What is required – A single number is wanted: how many lines of the data include the string "green".

Source data –
· · · · ·
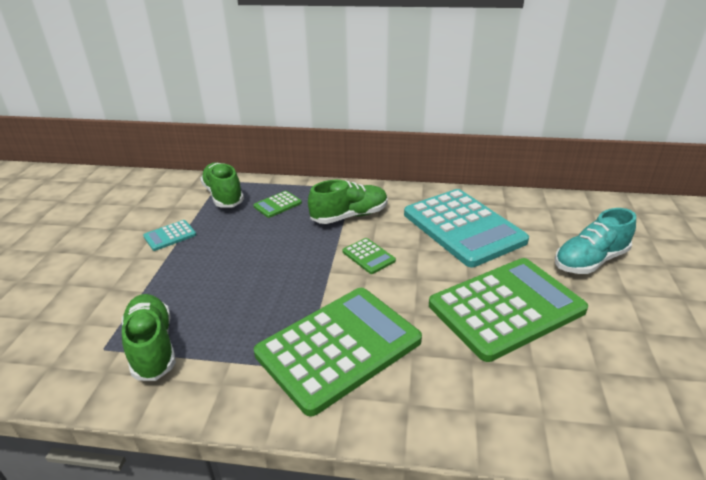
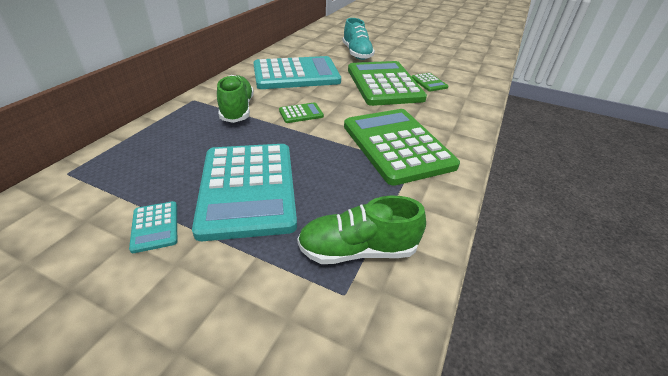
camera: 75 degrees left, 5 degrees up
(222, 262) = (248, 189): none -> turquoise calculator
(223, 196) = (109, 174): green shoe -> none
(277, 205) = (175, 141): green calculator -> green calculator (429, 83)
· · · · ·
Task solution – 2